● Problem: All of the data must be output exactly, with every picture left out.

● Stored items from a collection:
====
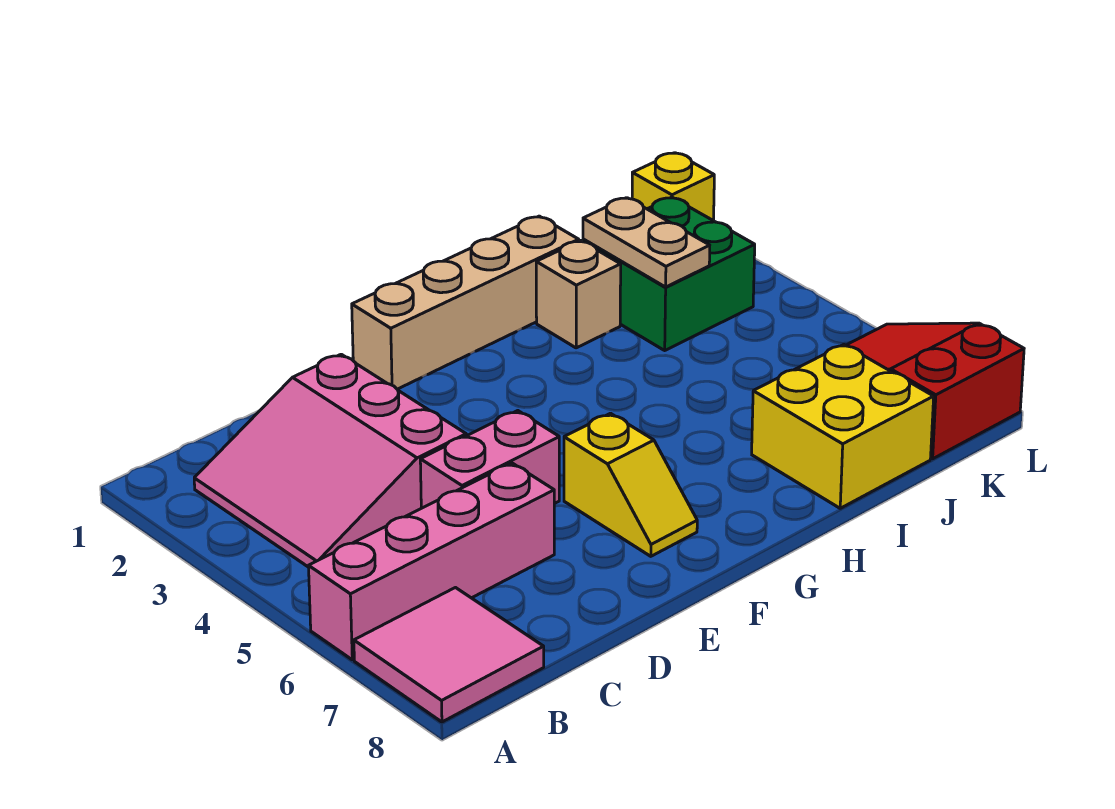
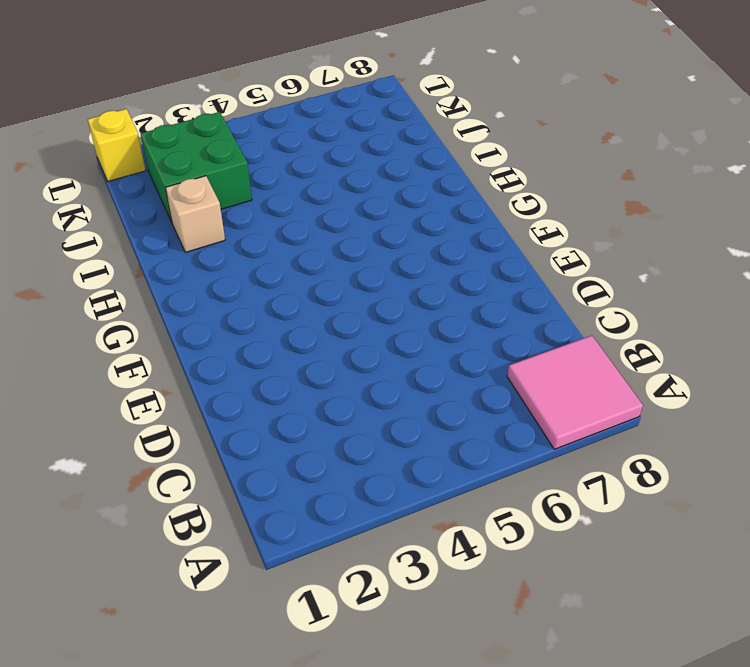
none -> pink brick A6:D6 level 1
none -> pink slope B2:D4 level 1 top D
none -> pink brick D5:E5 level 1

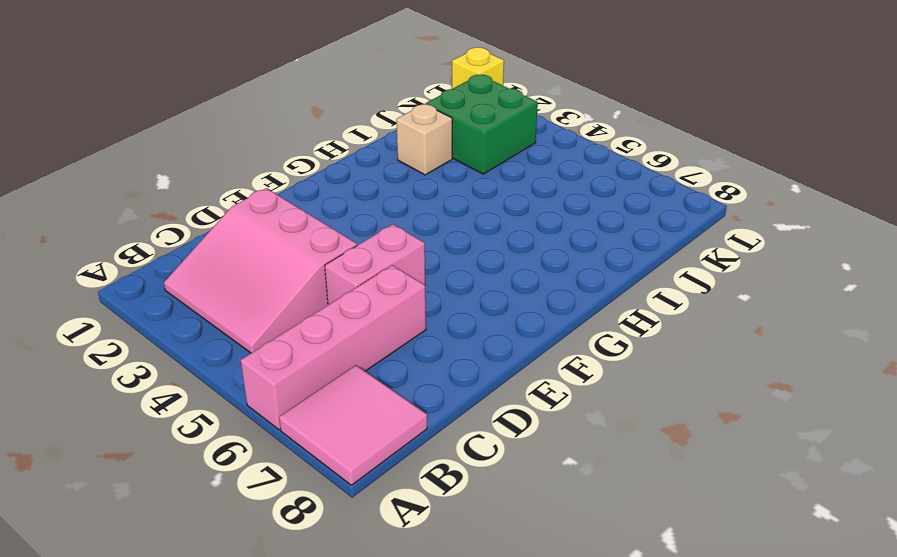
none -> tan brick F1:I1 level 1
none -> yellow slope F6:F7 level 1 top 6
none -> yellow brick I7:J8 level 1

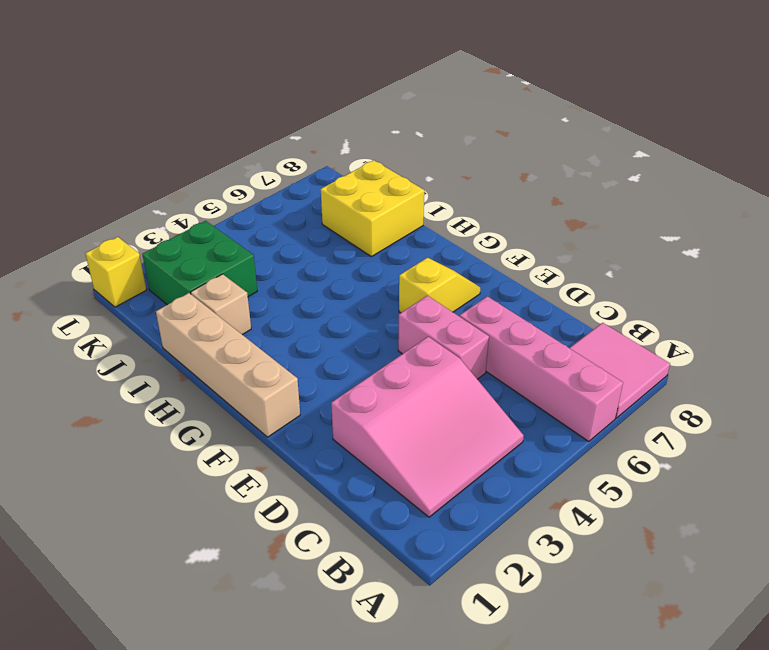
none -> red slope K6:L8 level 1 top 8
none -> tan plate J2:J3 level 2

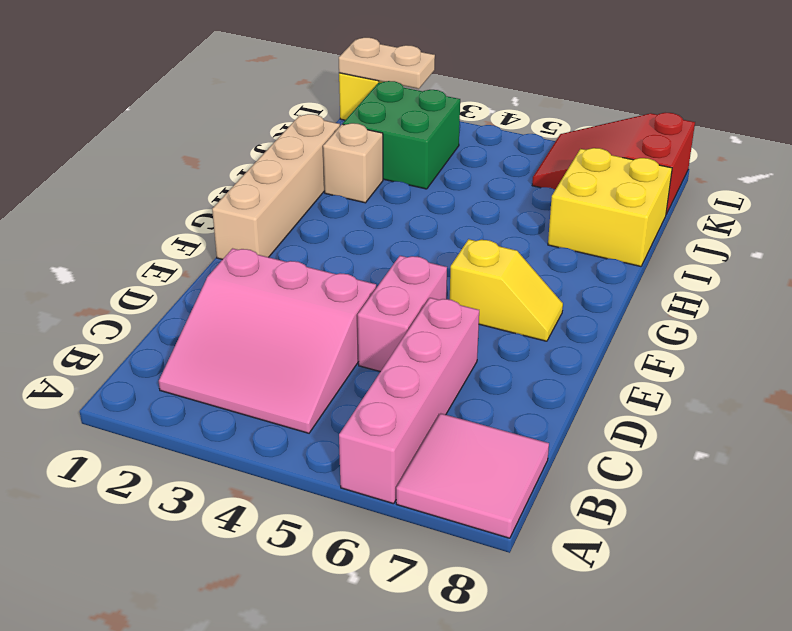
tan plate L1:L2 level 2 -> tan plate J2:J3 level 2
====
● Response area:
none -> pink brick A6:D6 level 1
none -> pink slope B2:D4 level 1 top D
none -> pink brick D5:E5 level 1

none -> tan brick F1:I1 level 1
none -> yellow slope F6:F7 level 1 top 6
none -> yellow brick I7:J8 level 1

none -> red slope K6:L8 level 1 top 8
none -> tan plate J2:J3 level 2

tan plate L1:L2 level 2 -> tan plate J2:J3 level 2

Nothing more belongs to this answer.